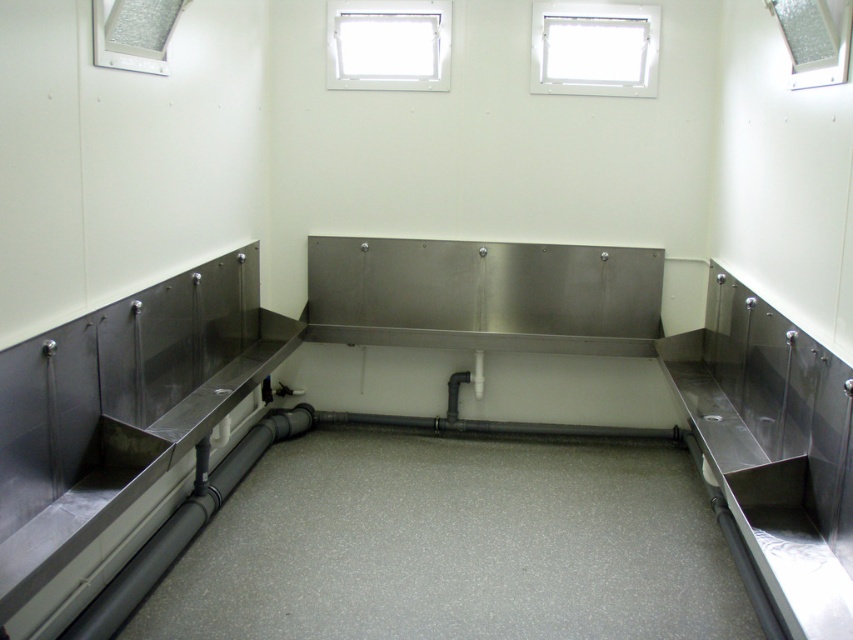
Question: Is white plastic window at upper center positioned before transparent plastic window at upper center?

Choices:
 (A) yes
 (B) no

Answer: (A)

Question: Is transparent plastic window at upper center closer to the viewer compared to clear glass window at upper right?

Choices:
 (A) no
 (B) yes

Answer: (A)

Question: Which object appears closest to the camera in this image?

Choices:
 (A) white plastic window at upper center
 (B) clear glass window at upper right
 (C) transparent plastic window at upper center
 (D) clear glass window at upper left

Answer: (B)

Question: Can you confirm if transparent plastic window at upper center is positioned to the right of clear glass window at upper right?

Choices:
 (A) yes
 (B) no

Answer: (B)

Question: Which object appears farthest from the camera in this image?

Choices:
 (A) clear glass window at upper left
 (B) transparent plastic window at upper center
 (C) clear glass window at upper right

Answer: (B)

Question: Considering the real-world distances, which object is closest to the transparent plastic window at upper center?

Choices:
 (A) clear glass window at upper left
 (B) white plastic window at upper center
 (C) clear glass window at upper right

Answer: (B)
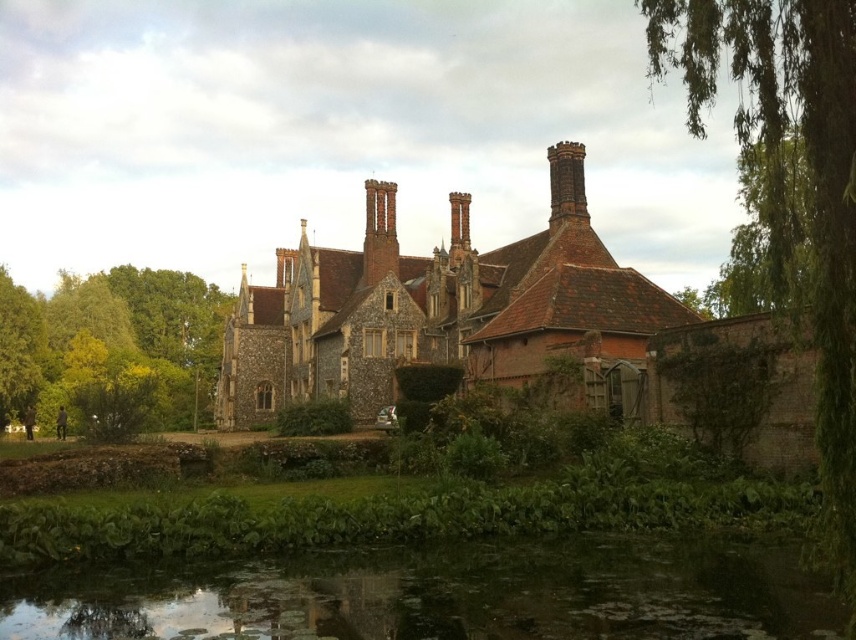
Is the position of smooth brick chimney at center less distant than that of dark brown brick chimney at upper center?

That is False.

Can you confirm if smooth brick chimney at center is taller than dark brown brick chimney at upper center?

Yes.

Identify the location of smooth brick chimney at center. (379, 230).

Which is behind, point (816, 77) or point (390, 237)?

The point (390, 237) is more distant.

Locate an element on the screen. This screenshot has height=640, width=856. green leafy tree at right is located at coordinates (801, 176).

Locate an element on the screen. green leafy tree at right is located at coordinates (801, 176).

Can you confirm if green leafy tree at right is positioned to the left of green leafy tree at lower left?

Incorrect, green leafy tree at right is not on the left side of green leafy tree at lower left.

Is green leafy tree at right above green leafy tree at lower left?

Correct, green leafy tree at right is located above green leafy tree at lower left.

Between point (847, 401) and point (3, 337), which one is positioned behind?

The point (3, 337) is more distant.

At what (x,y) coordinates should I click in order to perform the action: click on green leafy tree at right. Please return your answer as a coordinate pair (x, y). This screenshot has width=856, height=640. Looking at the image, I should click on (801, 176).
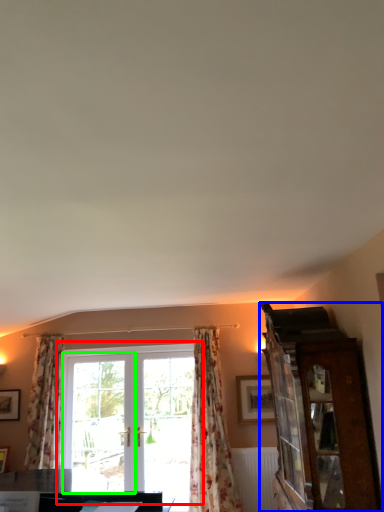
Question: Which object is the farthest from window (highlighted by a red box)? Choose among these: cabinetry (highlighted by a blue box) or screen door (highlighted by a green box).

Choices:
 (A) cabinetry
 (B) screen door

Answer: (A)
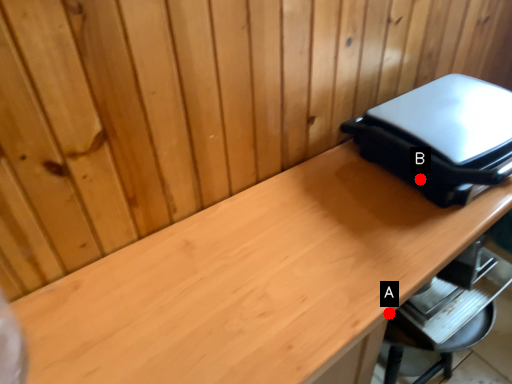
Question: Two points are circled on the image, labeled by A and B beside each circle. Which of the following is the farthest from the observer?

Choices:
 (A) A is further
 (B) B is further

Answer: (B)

* THE REQUEST:
Restate every one of the records above, leaving out the pictures. In doing so, substitute "smokestack" for each occurrence of "chimney" and keep all other text unchanged.

* OUTPUT OF THE EXERCISE:
Question: Is white plastic window at upper center positioned before transparent plastic window at upper center?

Choices:
 (A) yes
 (B) no

Answer: (A)

Question: Is transparent plastic window at upper center closer to the viewer compared to clear glass window at upper right?

Choices:
 (A) no
 (B) yes

Answer: (A)

Question: Which object appears closest to the camera in this image?

Choices:
 (A) white plastic window at upper center
 (B) clear glass window at upper right
 (C) transparent plastic window at upper center
 (D) clear glass window at upper left

Answer: (B)

Question: Can you confirm if transparent plastic window at upper center is positioned to the right of clear glass window at upper right?

Choices:
 (A) yes
 (B) no

Answer: (B)

Question: Which object appears farthest from the camera in this image?

Choices:
 (A) clear glass window at upper left
 (B) transparent plastic window at upper center
 (C) clear glass window at upper right

Answer: (B)

Question: Considering the real-world distances, which object is closest to the transparent plastic window at upper center?

Choices:
 (A) clear glass window at upper left
 (B) white plastic window at upper center
 (C) clear glass window at upper right

Answer: (B)
Is the position of smooth brick smokestack at center less distant than that of dark brown brick smokestack at upper center?

That is False.

Can you confirm if smooth brick smokestack at center is taller than dark brown brick smokestack at upper center?

Yes.

Identify the location of smooth brick smokestack at center. (379, 230).

Which is behind, point (816, 77) or point (390, 237)?

The point (390, 237) is more distant.

Locate an element on the screen. This screenshot has height=640, width=856. green leafy tree at right is located at coordinates (801, 176).

Locate an element on the screen. green leafy tree at right is located at coordinates (801, 176).

Can you confirm if green leafy tree at right is positioned to the left of green leafy tree at lower left?

Incorrect, green leafy tree at right is not on the left side of green leafy tree at lower left.

Is green leafy tree at right above green leafy tree at lower left?

Correct, green leafy tree at right is located above green leafy tree at lower left.

Between point (847, 401) and point (3, 337), which one is positioned behind?

The point (3, 337) is more distant.

At what (x,y) coordinates should I click in order to perform the action: click on green leafy tree at right. Please return your answer as a coordinate pair (x, y). This screenshot has width=856, height=640. Looking at the image, I should click on (801, 176).
Question: Which object is the farthest from window (highlighted by a red box)? Choose among these: cabinetry (highlighted by a blue box) or screen door (highlighted by a green box).

Choices:
 (A) cabinetry
 (B) screen door

Answer: (A)
Question: Two points are circled on the image, labeled by A and B beside each circle. Which of the following is the farthest from the observer?

Choices:
 (A) A is further
 (B) B is further

Answer: (B)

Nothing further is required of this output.